### TASK DIRECTIONS
Transcribe every entry verbatim; omit pictures.

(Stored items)
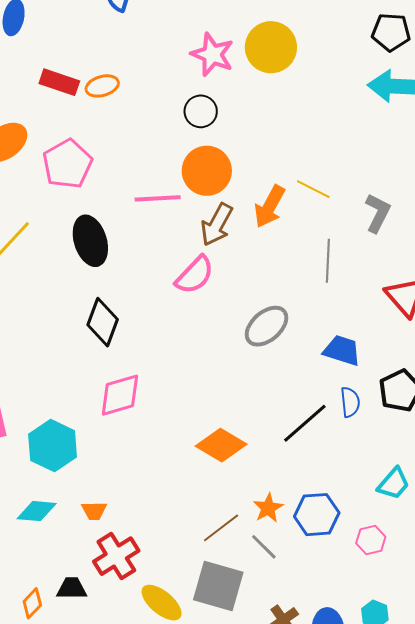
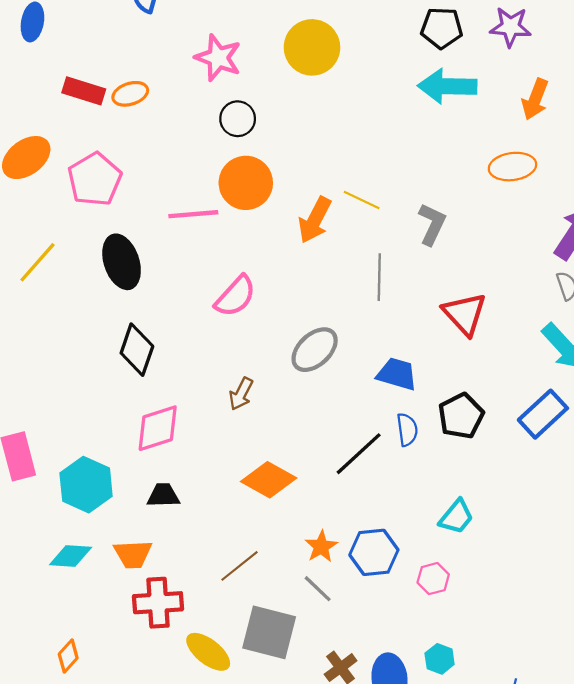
pink star: (212, 54) -> (218, 58), moved
brown arrow: (217, 225) -> (241, 394), moved, size x0.7
orange trapezoid: (94, 511) -> (133, 554), size x1.4
brown line: (221, 528) -> (239, 566), moved
red cross: (116, 556) -> (158, 603), turned 30
black trapezoid: (72, 588) -> (163, 495), moved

### SOLUTION TO THIS PROBLEM
pink star: (212, 54) -> (218, 58), moved
brown arrow: (217, 225) -> (241, 394), moved, size x0.7
orange trapezoid: (94, 511) -> (133, 554), size x1.4
brown line: (221, 528) -> (239, 566), moved
red cross: (116, 556) -> (158, 603), turned 30
black trapezoid: (72, 588) -> (163, 495), moved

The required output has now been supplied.